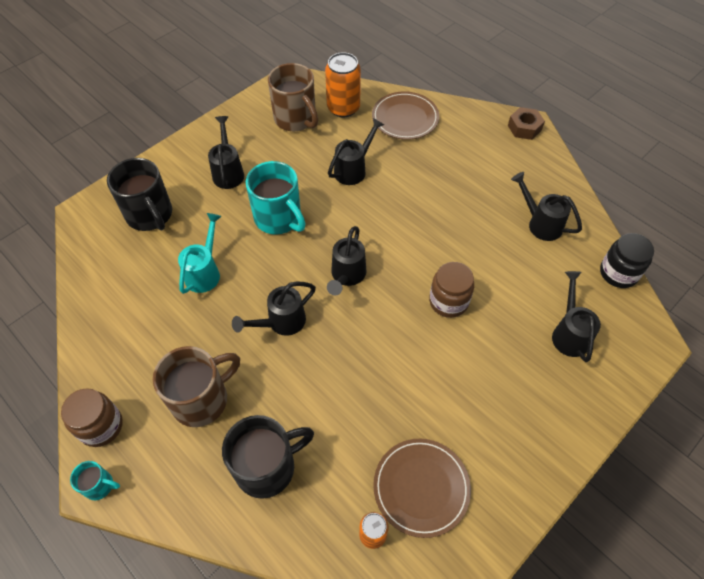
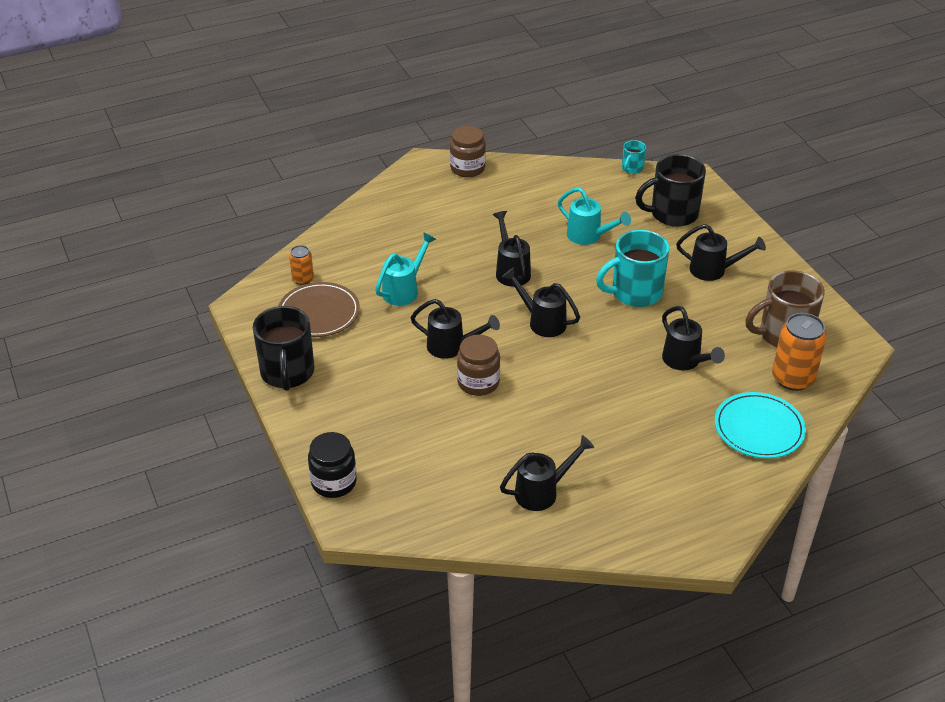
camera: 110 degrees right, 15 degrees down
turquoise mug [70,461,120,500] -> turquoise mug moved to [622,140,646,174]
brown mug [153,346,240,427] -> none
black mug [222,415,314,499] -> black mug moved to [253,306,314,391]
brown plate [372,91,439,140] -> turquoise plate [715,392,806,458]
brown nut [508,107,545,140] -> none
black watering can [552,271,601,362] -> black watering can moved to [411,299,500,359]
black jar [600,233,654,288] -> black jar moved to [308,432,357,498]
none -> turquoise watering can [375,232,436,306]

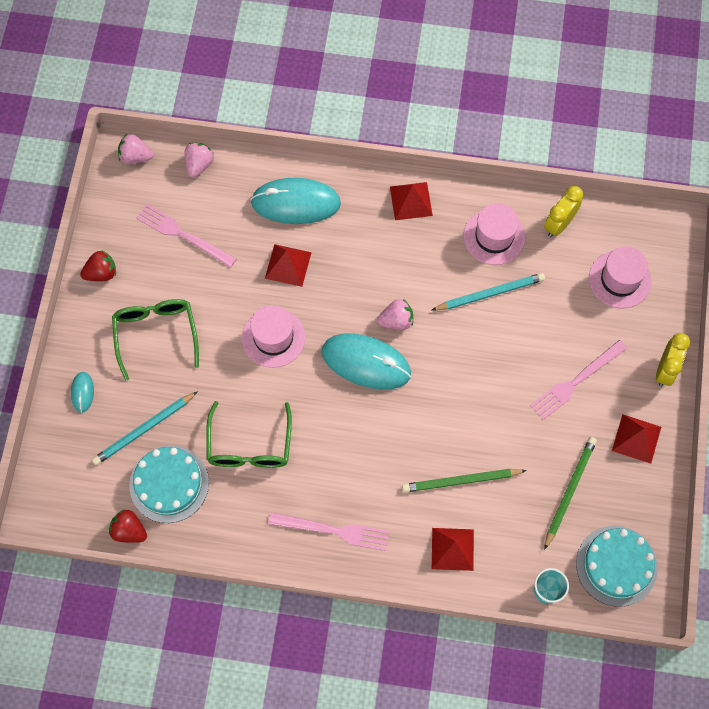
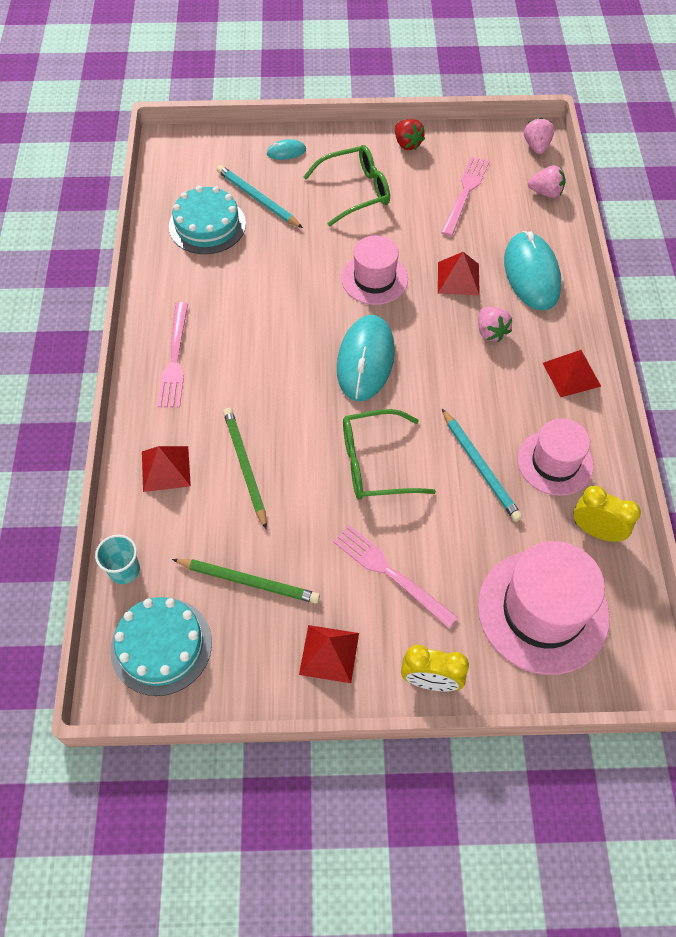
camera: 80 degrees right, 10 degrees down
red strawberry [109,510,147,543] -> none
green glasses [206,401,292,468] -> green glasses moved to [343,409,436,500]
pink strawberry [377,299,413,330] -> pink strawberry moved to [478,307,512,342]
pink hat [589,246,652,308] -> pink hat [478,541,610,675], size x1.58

================================

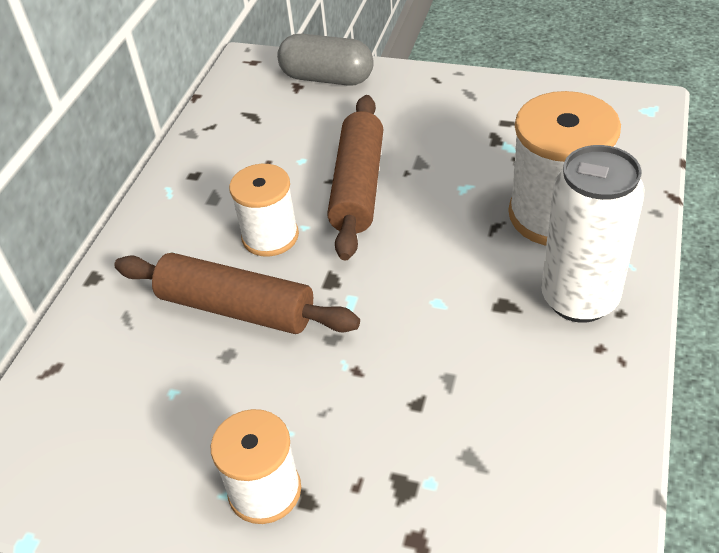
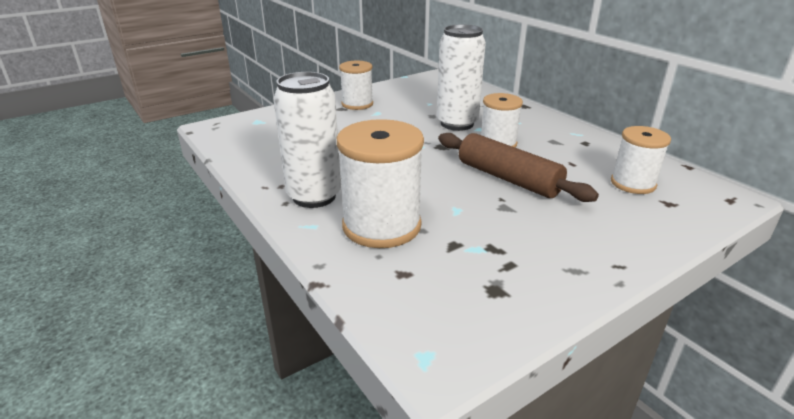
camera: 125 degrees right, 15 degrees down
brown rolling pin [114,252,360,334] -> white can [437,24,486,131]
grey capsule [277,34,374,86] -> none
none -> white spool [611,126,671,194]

================================

### What is required
When you reach the line containing "black watering can [552,271,601,362]" in the entries above, begin restating word for word, and stop once the line containing "pink hat [589,246,652,308]" has been given. Omit the pictures.

### Exercise output
black watering can [552,271,601,362] -> black watering can moved to [411,299,500,359]
black jar [600,233,654,288] -> black jar moved to [308,432,357,498]
none -> turquoise watering can [375,232,436,306]

camera: 80 degrees right, 10 degrees down
red strawberry [109,510,147,543] -> none
green glasses [206,401,292,468] -> green glasses moved to [343,409,436,500]
pink strawberry [377,299,413,330] -> pink strawberry moved to [478,307,512,342]
pink hat [589,246,652,308] -> pink hat [478,541,610,675], size x1.58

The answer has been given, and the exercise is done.